* **Problem statement**: What lines in the entries hold the string "coordinates"? List them.

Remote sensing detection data
************

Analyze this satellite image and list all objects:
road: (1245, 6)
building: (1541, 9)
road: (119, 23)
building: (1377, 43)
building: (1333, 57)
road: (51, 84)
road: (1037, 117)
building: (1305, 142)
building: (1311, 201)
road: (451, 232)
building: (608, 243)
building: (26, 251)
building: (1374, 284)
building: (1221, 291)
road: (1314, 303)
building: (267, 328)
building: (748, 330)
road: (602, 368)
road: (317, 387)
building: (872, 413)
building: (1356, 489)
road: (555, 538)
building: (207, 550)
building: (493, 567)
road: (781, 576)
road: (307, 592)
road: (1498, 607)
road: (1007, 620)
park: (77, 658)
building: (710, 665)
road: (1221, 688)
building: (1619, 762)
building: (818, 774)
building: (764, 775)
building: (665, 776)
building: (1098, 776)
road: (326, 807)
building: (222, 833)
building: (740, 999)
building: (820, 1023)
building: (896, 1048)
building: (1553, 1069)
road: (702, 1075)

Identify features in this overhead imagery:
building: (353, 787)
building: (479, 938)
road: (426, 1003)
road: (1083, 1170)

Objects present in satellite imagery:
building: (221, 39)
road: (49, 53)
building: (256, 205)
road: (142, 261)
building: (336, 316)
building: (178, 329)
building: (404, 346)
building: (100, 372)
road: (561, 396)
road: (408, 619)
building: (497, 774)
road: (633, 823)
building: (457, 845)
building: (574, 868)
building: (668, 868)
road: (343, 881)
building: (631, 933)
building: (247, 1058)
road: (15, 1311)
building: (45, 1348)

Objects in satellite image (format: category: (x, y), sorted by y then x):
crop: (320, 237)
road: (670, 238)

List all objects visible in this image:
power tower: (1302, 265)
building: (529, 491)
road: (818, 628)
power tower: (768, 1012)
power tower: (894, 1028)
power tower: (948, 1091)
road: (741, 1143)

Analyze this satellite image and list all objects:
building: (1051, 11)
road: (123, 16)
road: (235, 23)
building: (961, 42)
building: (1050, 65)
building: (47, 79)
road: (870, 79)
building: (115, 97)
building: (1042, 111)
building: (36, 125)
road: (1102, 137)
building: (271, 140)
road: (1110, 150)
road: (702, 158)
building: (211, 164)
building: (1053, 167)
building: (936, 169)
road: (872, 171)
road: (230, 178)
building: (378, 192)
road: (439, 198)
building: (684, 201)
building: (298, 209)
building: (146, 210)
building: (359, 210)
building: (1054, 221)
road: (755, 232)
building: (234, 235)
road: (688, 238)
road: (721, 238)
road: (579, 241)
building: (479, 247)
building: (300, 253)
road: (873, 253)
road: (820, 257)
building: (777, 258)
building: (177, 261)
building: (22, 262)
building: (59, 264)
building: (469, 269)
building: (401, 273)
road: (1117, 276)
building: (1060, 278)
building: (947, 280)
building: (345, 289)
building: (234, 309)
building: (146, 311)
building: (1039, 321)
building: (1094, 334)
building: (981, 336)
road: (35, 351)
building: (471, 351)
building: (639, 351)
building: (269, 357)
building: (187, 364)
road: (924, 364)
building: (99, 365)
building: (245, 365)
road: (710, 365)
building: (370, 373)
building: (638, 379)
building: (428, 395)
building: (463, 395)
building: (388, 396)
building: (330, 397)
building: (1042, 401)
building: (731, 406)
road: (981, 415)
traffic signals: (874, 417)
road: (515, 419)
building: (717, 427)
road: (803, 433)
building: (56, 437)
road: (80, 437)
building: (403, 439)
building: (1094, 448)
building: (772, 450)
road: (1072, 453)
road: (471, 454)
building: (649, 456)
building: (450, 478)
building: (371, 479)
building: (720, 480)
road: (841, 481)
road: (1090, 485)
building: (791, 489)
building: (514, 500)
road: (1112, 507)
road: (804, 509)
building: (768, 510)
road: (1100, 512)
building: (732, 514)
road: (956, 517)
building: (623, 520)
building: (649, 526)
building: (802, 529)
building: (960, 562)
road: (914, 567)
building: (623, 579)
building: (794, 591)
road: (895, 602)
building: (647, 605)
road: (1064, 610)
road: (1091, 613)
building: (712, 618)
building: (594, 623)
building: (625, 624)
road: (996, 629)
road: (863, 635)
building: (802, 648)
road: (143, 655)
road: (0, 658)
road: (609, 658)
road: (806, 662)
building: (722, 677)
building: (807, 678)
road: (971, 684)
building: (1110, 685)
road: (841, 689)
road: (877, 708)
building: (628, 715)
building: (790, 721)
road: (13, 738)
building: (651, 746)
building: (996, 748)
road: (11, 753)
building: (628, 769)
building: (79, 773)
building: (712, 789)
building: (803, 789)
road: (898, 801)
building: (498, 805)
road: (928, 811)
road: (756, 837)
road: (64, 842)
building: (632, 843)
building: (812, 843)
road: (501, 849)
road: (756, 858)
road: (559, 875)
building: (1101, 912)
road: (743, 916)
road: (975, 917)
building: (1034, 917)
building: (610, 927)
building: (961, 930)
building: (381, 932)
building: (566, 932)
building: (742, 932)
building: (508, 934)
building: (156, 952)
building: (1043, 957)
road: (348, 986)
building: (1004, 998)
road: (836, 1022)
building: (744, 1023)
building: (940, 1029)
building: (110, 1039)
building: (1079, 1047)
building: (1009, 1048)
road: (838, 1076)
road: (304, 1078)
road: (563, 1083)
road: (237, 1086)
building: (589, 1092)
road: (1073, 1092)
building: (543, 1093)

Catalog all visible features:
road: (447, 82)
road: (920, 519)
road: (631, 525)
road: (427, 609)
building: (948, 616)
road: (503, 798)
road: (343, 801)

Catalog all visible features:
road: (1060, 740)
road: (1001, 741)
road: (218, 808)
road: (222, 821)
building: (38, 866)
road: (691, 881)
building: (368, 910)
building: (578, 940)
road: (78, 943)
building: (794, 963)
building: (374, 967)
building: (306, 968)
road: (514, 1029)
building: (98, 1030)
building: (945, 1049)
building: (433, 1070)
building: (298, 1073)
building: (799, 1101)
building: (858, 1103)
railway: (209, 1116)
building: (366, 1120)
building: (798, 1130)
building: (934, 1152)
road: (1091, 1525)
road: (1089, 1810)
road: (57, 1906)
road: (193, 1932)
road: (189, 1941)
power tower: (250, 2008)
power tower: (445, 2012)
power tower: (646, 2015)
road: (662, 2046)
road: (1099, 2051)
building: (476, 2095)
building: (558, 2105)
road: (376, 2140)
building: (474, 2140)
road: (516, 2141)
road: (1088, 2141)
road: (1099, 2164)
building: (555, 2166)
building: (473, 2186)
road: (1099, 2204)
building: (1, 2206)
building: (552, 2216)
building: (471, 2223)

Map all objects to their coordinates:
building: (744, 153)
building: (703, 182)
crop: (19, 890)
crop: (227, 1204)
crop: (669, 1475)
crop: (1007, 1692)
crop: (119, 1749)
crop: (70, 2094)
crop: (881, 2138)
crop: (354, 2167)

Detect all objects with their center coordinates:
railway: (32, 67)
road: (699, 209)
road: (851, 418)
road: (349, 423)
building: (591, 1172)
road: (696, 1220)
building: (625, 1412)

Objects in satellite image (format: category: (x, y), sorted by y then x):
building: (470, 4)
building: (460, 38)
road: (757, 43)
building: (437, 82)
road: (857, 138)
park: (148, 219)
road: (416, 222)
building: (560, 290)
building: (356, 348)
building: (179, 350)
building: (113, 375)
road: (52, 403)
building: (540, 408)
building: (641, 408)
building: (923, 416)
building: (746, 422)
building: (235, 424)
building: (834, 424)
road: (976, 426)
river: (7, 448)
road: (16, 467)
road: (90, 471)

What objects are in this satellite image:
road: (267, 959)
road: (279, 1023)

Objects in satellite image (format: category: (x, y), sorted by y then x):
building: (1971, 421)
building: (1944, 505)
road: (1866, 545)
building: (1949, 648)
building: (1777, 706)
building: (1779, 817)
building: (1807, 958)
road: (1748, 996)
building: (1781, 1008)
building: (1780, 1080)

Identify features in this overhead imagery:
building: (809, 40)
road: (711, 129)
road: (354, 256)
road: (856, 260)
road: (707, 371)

************

* **Solution to the exercise**:
Map all objects to their coordinates:
Detect all objects with their center coordinates:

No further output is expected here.